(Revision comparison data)
========================================

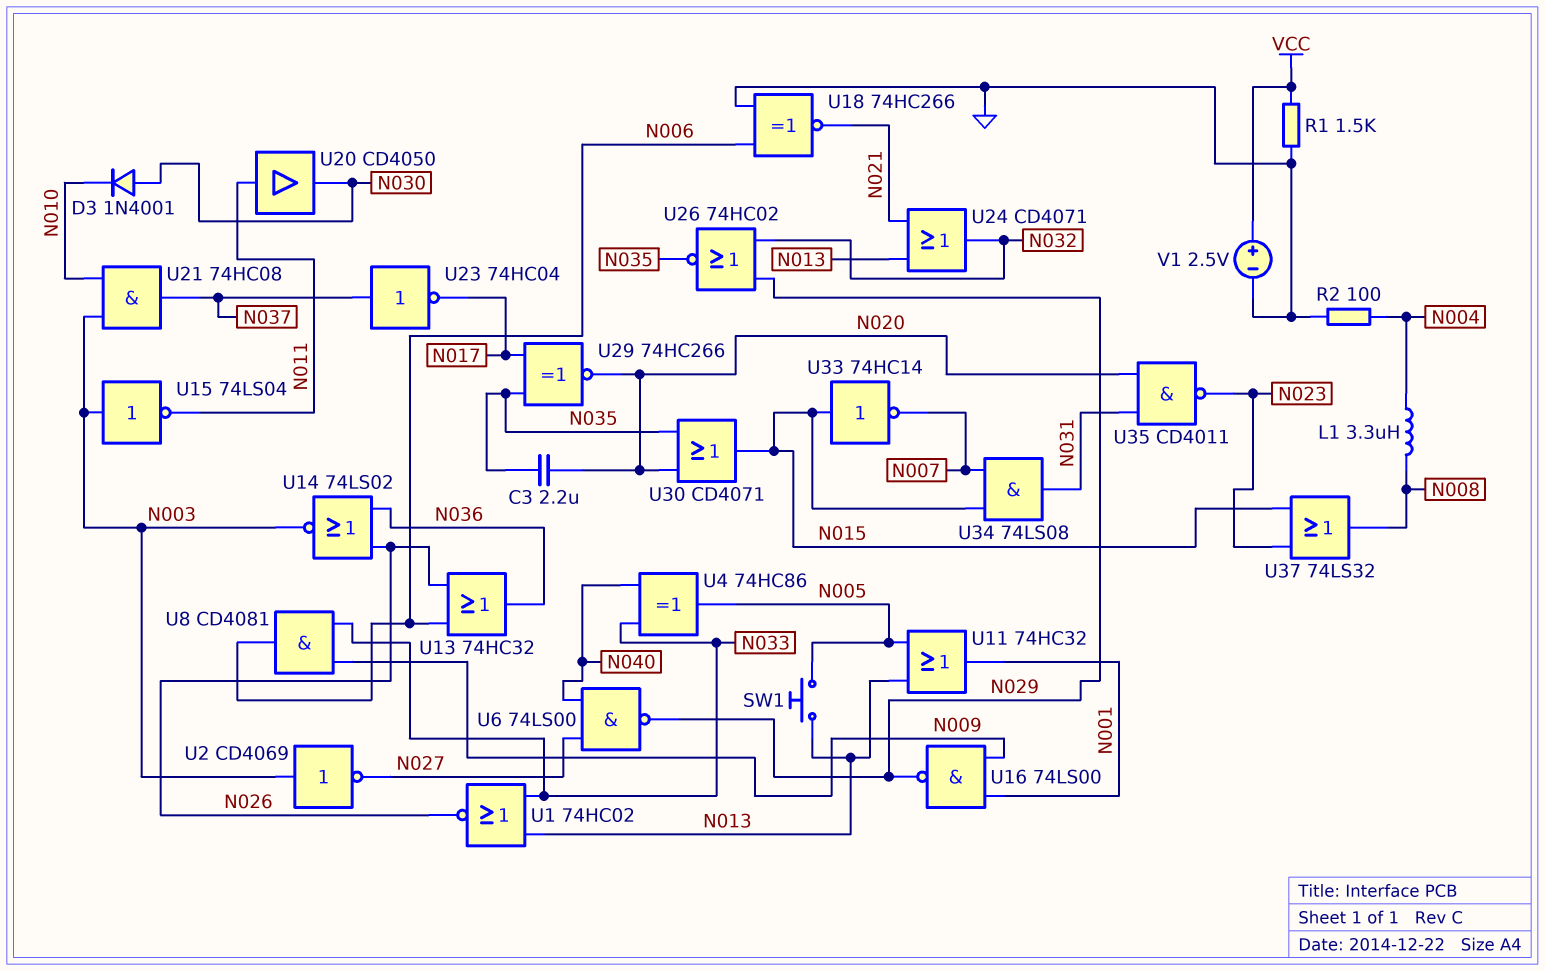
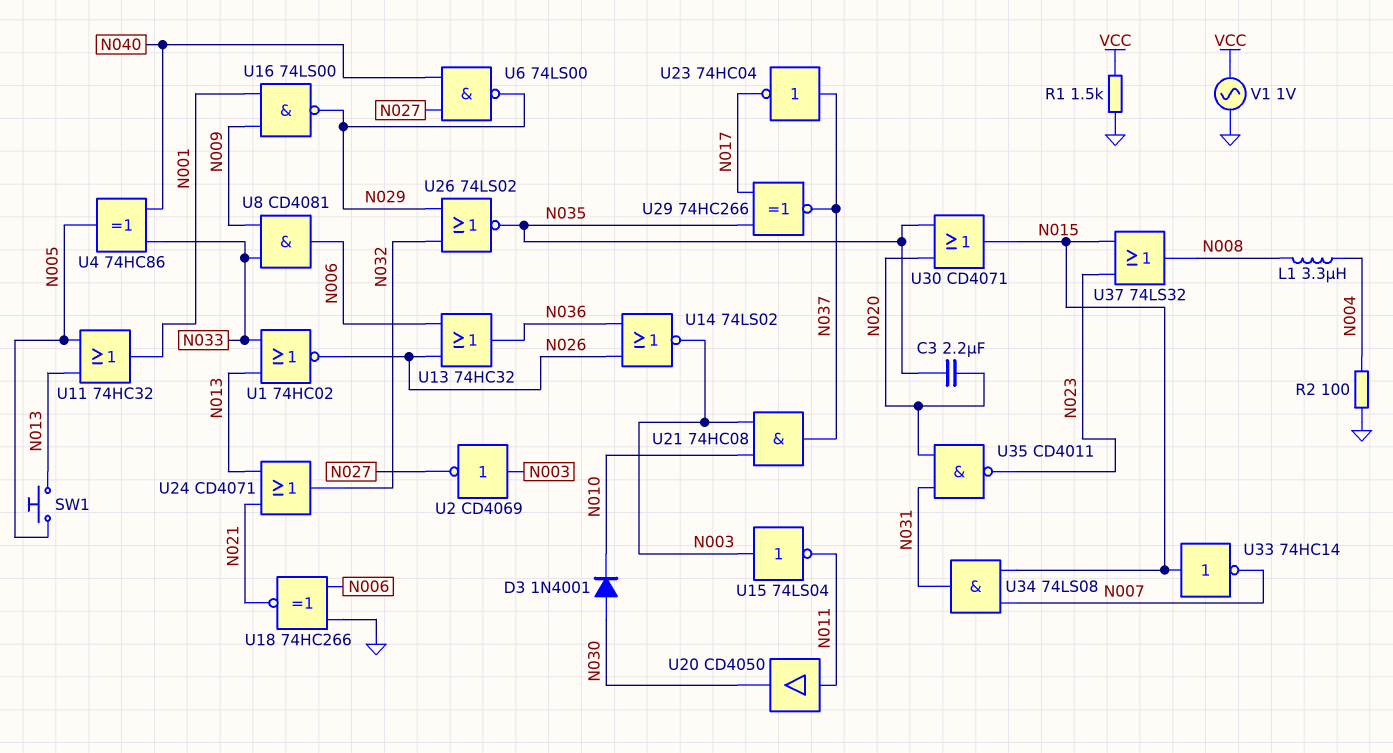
U26: NOR 74HC02 (in N029, in N032, out N035) -> NOR 74LS02 (in N029, in N032, out N035)
U29: XNOR 74HC266 (in N017, in N035, out N020) -> XNOR 74HC266 (in N017, in N035, out N037)
V1: 2.5V (plus VCC, minus GND) -> AC 1V (GND, VCC)

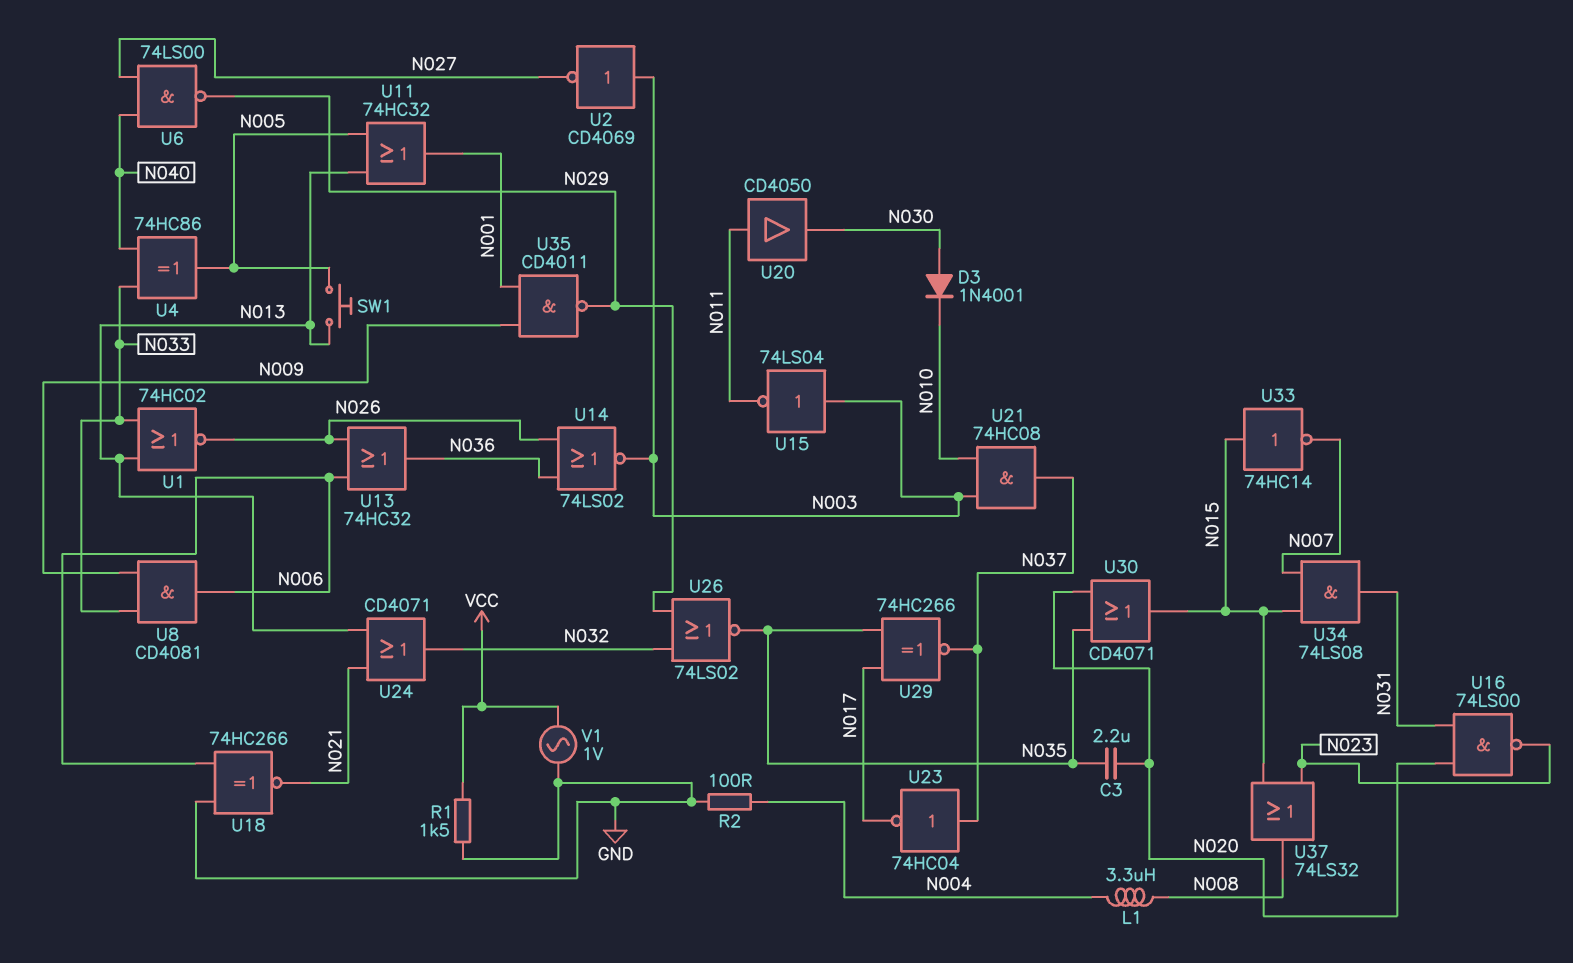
U16: NAND 74LS00 (in N001, in N009, out N029) -> NAND 74LS00 (in N020, in N031, out N023)
U35: NAND CD4011 (in N020, in N031, out N023) -> NAND CD4011 (in N001, in N009, out N029)

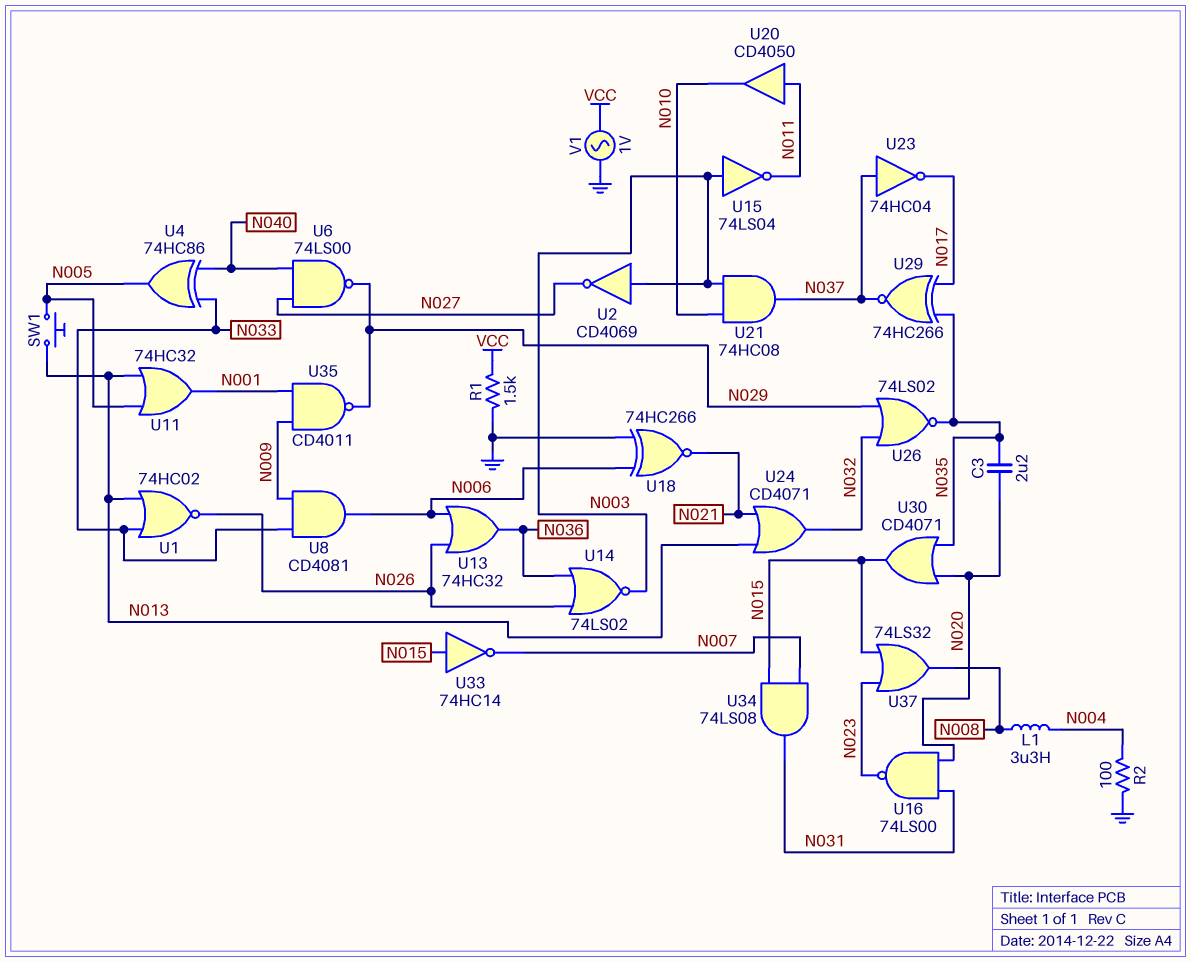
D3: diode 1N4001 (A N030, K N010) -> none
U20: buffer CD4050 (in N011, out N030) -> buffer CD4050 (in N011, out N010)

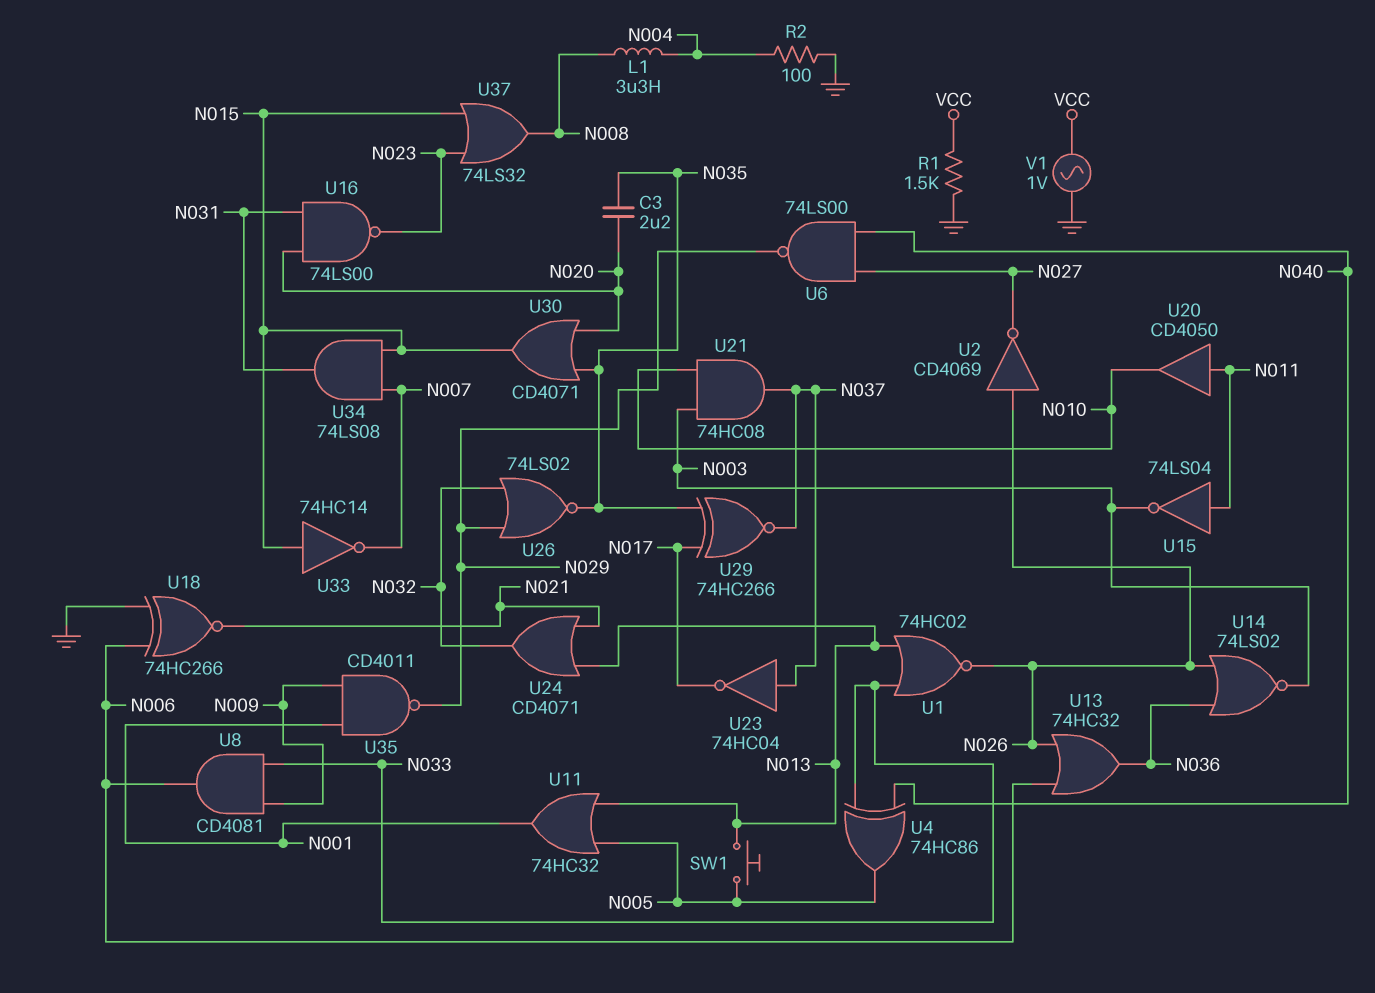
U2: NOT CD4069 (in N003, out N027) -> NOT CD4069 (in N026, out N027)
U15: NOT 74LS04 (in N003, out N011) -> NOT 74LS04 (in N011, out N003)

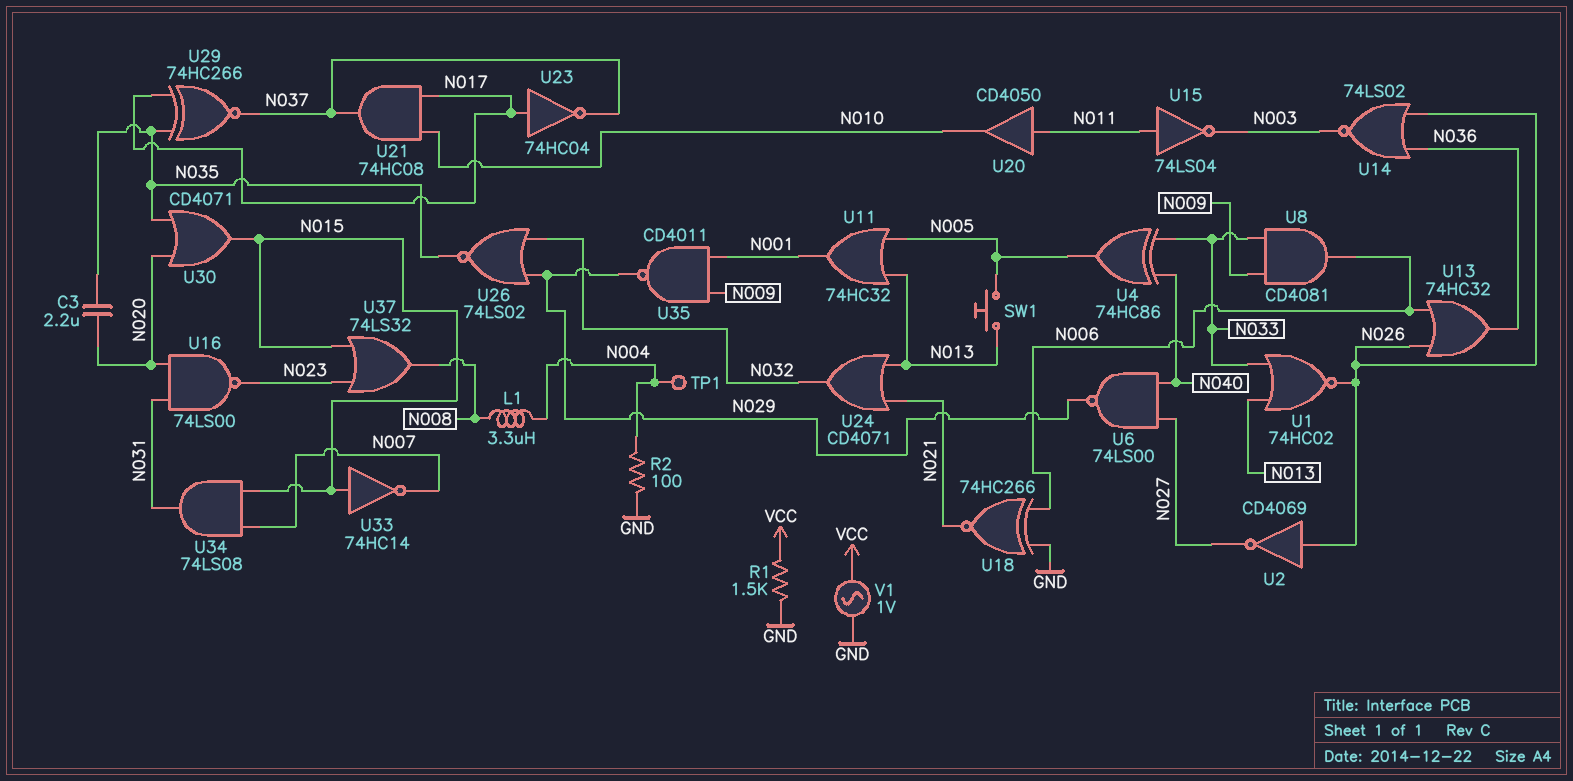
TP1: none -> test point (N004)
U21: AND 74HC08 (in N003, in N010, out N037) -> AND 74HC08 (in N010, in N017, out N037)
U23: NOT 74HC04 (in N037, out N017) -> NOT 74HC04 (in N017, out N037)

========================================

Each entry above should be written out verbatim, minus its pictures.

_Written solution_
U26: NOR 74HC02 (in N029, in N032, out N035) -> NOR 74LS02 (in N029, in N032, out N035)
U29: XNOR 74HC266 (in N017, in N035, out N020) -> XNOR 74HC266 (in N017, in N035, out N037)
V1: 2.5V (plus VCC, minus GND) -> AC 1V (GND, VCC)

U16: NAND 74LS00 (in N001, in N009, out N029) -> NAND 74LS00 (in N020, in N031, out N023)
U35: NAND CD4011 (in N020, in N031, out N023) -> NAND CD4011 (in N001, in N009, out N029)

D3: diode 1N4001 (A N030, K N010) -> none
U20: buffer CD4050 (in N011, out N030) -> buffer CD4050 (in N011, out N010)

U2: NOT CD4069 (in N003, out N027) -> NOT CD4069 (in N026, out N027)
U15: NOT 74LS04 (in N003, out N011) -> NOT 74LS04 (in N011, out N003)

TP1: none -> test point (N004)
U21: AND 74HC08 (in N003, in N010, out N037) -> AND 74HC08 (in N010, in N017, out N037)
U23: NOT 74HC04 (in N037, out N017) -> NOT 74HC04 (in N017, out N037)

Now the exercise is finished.